Action item:
Each line of the material, from the first through the one containing "D4: schottky SS14", is to be written out exactly.

----- Information supplied

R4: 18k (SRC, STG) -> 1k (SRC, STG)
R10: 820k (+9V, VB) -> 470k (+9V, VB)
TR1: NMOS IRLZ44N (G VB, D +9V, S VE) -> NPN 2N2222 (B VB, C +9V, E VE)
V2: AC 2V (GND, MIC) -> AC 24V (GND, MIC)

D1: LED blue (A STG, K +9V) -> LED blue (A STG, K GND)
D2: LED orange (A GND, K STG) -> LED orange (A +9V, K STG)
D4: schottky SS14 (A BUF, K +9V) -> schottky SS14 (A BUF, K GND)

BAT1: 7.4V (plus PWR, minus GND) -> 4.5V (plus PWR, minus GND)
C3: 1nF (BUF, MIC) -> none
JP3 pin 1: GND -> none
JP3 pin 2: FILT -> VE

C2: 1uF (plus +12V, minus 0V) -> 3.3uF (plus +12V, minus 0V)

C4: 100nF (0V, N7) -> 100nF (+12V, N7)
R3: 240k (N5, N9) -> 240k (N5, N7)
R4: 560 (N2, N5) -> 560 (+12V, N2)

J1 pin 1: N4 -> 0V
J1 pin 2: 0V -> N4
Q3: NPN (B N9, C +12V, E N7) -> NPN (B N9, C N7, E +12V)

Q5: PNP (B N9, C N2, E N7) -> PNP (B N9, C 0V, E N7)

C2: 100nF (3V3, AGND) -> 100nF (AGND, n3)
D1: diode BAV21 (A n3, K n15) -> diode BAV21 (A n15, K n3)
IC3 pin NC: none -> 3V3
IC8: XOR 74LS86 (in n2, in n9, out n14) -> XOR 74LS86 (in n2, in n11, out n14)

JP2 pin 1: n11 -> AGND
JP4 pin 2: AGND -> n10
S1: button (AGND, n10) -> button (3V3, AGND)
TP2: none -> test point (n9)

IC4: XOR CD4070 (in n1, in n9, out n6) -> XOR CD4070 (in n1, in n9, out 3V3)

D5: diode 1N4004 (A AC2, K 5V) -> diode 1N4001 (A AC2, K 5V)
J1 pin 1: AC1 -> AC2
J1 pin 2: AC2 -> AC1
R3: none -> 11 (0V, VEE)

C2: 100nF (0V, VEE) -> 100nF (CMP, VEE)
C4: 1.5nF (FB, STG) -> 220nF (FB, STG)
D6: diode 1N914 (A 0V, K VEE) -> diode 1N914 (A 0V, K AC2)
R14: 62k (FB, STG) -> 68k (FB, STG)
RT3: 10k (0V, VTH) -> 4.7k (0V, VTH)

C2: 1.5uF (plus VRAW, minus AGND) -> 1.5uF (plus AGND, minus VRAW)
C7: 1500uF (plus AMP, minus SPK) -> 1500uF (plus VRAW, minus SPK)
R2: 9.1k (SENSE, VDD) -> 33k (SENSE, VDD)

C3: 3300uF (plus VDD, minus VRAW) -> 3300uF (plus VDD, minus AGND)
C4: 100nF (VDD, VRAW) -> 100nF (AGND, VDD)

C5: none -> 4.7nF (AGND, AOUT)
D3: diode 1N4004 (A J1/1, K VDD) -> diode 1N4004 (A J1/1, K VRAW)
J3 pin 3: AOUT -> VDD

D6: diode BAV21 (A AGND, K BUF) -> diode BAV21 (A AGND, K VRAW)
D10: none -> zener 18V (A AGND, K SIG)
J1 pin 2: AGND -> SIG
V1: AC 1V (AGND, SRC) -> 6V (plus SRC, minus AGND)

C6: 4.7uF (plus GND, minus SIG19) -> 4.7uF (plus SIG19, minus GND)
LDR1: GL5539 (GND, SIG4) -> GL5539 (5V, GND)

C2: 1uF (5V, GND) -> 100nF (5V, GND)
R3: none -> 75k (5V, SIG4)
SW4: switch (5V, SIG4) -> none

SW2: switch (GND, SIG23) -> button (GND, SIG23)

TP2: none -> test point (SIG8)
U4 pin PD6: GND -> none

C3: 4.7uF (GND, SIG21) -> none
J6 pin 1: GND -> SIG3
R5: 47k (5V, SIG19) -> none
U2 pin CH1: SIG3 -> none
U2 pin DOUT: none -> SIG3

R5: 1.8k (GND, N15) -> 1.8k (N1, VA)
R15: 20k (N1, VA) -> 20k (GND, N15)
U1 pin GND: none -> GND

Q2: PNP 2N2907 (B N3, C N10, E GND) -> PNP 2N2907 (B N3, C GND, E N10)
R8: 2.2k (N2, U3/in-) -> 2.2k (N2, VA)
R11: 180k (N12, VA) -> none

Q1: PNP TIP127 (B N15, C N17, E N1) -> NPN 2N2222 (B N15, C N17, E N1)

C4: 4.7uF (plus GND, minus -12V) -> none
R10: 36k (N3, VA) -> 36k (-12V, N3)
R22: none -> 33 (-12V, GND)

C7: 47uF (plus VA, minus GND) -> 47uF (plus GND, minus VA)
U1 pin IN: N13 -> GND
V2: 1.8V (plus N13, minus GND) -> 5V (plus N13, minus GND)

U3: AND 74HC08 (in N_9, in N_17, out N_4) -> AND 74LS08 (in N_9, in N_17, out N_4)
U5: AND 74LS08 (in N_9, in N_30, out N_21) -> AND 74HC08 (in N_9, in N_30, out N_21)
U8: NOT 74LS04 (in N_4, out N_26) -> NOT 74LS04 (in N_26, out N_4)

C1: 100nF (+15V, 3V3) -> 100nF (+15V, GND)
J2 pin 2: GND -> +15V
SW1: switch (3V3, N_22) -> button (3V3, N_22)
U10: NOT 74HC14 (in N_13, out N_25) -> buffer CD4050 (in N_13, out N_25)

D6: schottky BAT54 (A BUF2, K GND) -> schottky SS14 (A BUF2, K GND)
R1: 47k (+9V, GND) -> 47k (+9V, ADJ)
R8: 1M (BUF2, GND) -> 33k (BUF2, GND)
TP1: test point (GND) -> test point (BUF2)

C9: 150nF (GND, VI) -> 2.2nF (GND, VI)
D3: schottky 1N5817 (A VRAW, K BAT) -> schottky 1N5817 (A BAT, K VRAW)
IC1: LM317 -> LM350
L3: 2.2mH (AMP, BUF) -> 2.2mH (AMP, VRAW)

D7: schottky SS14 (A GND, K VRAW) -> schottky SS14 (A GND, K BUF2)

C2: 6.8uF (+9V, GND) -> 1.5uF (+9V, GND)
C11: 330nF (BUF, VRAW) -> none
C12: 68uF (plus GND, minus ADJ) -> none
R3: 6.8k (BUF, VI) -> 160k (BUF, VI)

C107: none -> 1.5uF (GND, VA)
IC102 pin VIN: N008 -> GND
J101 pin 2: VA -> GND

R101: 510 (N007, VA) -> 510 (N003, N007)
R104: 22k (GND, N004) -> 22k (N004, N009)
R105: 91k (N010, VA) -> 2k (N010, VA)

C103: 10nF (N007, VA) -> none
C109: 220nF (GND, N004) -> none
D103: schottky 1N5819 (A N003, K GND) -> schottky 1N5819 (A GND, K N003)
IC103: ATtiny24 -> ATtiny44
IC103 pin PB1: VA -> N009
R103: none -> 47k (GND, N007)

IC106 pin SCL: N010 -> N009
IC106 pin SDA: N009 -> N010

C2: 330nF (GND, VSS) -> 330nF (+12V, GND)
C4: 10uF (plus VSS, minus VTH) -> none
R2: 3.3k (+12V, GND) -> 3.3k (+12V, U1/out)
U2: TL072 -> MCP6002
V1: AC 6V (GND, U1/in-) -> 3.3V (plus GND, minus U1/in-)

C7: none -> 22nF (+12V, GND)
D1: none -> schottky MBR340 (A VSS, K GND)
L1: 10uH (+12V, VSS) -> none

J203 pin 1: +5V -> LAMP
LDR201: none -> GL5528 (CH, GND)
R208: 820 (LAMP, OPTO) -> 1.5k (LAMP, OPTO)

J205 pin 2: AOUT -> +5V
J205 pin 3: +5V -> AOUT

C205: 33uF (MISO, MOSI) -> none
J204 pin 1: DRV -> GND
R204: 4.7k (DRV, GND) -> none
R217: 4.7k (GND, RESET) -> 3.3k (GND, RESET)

----------

Solved exercise:
R4: 18k (SRC, STG) -> 1k (SRC, STG)
R10: 820k (+9V, VB) -> 470k (+9V, VB)
TR1: NMOS IRLZ44N (G VB, D +9V, S VE) -> NPN 2N2222 (B VB, C +9V, E VE)
V2: AC 2V (GND, MIC) -> AC 24V (GND, MIC)

D1: LED blue (A STG, K +9V) -> LED blue (A STG, K GND)
D2: LED orange (A GND, K STG) -> LED orange (A +9V, K STG)
D4: schottky SS14 (A BUF, K +9V) -> schottky SS14 (A BUF, K GND)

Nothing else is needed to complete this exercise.